== Data excerpts

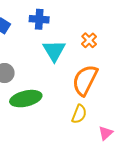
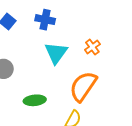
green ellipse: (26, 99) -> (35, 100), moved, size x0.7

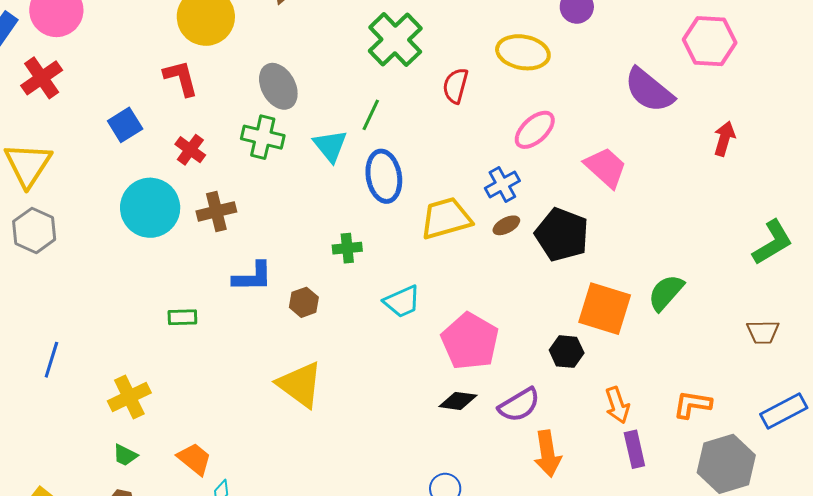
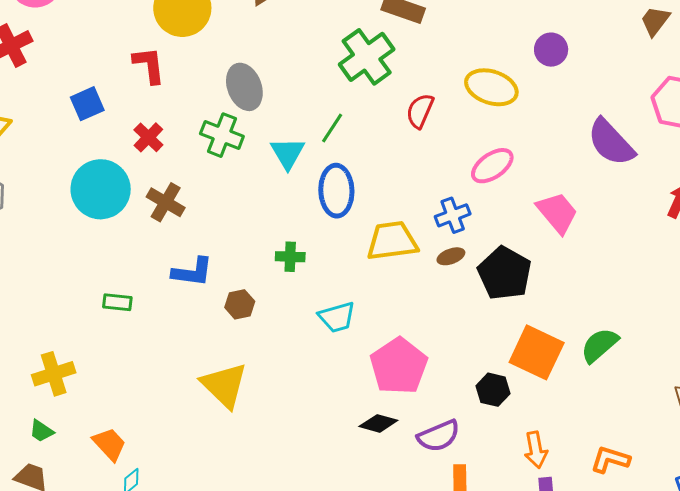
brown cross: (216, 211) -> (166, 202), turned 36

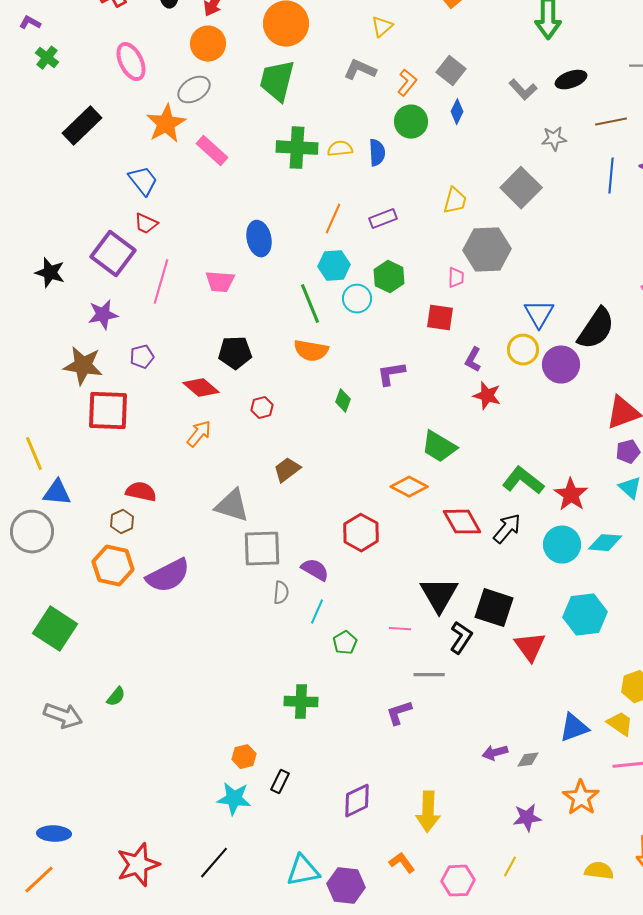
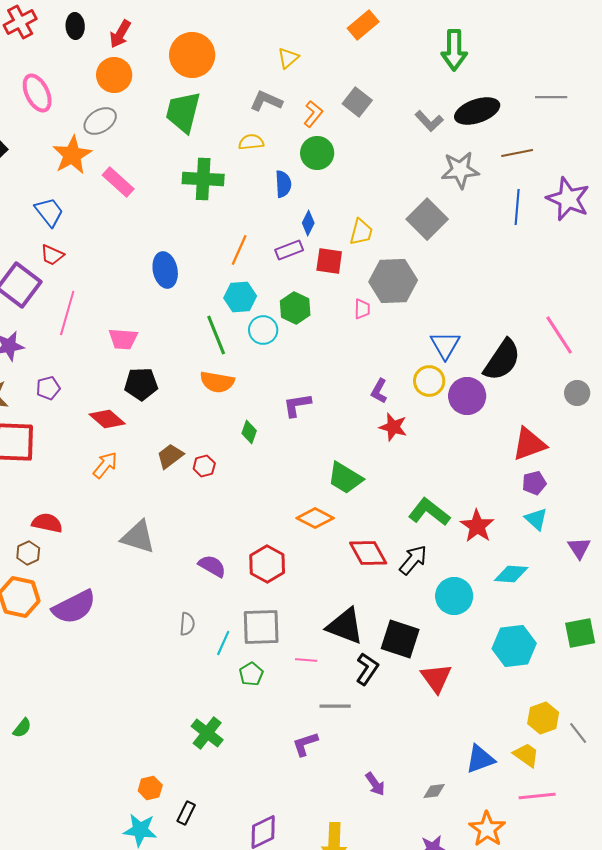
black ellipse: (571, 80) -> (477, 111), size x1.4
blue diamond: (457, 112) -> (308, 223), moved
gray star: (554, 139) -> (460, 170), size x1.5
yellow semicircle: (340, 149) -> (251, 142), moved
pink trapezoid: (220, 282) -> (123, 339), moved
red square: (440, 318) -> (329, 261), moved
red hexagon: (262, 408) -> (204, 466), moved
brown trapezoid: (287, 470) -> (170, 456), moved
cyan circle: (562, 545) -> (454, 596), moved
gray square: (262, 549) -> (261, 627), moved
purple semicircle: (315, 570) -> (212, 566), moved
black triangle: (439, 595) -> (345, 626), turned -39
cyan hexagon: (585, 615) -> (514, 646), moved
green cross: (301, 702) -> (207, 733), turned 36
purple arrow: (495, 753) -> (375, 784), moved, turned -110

====

## [Problem to work on]
Could you write out all the records exactly, without the pictures?

## [Answer to this exercise]
green ellipse: (26, 99) -> (35, 100), moved, size x0.7

brown cross: (216, 211) -> (166, 202), turned 36

black ellipse: (571, 80) -> (477, 111), size x1.4
blue diamond: (457, 112) -> (308, 223), moved
gray star: (554, 139) -> (460, 170), size x1.5
yellow semicircle: (340, 149) -> (251, 142), moved
pink trapezoid: (220, 282) -> (123, 339), moved
red square: (440, 318) -> (329, 261), moved
red hexagon: (262, 408) -> (204, 466), moved
brown trapezoid: (287, 470) -> (170, 456), moved
cyan circle: (562, 545) -> (454, 596), moved
gray square: (262, 549) -> (261, 627), moved
purple semicircle: (315, 570) -> (212, 566), moved
black triangle: (439, 595) -> (345, 626), turned -39
cyan hexagon: (585, 615) -> (514, 646), moved
green cross: (301, 702) -> (207, 733), turned 36
purple arrow: (495, 753) -> (375, 784), moved, turned -110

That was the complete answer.